━━ STORED ROWS ━━

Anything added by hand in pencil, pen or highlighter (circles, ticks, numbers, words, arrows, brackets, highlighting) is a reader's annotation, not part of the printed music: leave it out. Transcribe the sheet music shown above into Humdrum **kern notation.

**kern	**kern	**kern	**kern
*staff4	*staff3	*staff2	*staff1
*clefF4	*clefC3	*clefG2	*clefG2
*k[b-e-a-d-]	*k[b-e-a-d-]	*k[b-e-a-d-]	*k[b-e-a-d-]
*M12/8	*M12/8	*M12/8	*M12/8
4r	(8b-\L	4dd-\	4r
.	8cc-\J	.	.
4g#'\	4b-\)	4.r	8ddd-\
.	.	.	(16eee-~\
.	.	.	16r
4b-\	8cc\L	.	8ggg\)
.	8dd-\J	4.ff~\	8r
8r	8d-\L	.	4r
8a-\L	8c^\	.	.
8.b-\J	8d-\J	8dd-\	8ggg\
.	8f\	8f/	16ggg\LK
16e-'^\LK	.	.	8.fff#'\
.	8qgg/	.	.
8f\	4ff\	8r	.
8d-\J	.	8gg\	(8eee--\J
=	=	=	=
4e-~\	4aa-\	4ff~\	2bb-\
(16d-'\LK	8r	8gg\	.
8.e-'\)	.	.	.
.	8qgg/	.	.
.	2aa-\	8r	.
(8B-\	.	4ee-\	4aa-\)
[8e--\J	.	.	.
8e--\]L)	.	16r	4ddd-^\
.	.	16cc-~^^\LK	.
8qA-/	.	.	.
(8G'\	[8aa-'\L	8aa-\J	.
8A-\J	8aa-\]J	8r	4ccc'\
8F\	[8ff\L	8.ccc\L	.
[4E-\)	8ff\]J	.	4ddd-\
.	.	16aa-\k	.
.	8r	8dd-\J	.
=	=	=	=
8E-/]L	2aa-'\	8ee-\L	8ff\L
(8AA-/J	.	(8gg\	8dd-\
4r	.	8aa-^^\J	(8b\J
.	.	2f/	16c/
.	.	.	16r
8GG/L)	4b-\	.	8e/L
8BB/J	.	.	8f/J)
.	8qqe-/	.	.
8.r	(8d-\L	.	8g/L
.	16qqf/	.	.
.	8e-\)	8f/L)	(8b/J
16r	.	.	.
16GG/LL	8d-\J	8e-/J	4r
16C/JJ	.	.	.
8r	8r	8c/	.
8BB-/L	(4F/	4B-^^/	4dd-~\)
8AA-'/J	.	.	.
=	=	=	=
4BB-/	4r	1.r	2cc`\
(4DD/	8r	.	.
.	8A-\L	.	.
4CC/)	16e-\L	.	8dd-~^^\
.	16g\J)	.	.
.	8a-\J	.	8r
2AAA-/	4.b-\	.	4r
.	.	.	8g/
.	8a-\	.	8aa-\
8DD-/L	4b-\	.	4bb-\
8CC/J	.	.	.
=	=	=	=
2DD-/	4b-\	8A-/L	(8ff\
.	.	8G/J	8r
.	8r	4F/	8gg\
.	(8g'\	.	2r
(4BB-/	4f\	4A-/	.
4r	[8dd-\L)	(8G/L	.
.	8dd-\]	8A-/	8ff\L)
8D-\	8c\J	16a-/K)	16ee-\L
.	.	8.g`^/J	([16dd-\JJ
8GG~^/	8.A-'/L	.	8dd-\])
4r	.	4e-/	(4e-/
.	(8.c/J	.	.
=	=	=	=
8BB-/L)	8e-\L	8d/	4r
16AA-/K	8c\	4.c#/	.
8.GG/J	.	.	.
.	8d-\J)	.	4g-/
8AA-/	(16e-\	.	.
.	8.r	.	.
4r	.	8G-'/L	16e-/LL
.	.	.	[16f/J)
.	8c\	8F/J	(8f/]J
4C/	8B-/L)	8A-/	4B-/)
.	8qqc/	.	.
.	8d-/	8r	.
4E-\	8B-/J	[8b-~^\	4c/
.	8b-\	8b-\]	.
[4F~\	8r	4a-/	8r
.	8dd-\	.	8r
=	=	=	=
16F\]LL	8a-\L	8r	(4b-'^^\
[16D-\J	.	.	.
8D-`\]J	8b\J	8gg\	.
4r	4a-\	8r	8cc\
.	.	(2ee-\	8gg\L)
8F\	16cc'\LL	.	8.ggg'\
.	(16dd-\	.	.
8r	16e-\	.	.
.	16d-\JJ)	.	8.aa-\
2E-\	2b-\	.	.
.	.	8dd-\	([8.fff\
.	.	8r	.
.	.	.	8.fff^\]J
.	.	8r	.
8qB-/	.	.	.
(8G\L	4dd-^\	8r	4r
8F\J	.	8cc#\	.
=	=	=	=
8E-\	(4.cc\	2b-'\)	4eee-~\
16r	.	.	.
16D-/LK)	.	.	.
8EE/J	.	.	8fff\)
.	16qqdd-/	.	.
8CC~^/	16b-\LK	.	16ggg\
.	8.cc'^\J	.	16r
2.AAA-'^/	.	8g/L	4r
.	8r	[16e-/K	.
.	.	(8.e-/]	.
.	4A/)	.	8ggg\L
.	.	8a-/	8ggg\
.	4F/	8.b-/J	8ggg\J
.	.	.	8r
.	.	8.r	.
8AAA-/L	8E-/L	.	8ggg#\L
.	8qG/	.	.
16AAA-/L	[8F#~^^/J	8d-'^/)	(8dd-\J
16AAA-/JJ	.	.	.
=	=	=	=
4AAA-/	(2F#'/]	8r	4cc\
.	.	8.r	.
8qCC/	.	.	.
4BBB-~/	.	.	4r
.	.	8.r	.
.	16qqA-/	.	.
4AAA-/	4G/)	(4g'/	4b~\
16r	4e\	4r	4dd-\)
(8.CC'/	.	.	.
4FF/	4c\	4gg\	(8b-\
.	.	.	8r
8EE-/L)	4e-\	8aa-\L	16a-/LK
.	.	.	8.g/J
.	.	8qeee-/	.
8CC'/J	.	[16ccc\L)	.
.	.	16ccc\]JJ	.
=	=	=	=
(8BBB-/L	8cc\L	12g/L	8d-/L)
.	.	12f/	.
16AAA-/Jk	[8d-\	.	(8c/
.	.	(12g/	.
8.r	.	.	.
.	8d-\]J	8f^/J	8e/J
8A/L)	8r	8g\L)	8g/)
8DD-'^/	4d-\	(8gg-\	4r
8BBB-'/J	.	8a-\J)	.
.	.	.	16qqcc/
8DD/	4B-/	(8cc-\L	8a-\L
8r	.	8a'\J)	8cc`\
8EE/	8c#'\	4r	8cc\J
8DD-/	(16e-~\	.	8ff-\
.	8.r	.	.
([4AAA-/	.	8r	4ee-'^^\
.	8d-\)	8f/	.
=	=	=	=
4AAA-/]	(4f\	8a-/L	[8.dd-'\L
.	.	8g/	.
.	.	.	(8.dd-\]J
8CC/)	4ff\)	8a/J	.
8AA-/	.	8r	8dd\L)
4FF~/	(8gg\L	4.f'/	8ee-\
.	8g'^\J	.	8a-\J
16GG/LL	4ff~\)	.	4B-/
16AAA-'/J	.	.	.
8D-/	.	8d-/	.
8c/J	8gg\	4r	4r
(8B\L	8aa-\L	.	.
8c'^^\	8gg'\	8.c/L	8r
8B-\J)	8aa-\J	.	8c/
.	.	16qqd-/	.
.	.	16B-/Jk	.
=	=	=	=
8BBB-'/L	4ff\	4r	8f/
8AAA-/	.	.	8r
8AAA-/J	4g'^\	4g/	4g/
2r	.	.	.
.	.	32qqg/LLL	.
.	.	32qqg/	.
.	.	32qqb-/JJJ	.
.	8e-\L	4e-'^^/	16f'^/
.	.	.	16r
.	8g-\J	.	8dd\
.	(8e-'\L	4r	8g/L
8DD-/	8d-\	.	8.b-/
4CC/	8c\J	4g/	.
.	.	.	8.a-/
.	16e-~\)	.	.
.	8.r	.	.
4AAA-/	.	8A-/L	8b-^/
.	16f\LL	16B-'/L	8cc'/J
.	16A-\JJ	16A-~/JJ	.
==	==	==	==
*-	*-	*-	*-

━━━

## EXERCISE INSTRUCTIONS
Which lines in the data above contain the string "kern"? Pull out each one and copy it.

## SOLUTION FOR THIS PROBLEM
Anything added by hand in pencil, pen or highlighter (circles, ticks, numbers, words, arrows, brackets, highlighting) is a reader's annotation, not part of the printed music: leave it out. Transcribe the sheet music shown above into Humdrum **kern notation.
**kern	**kern	**kern	**kern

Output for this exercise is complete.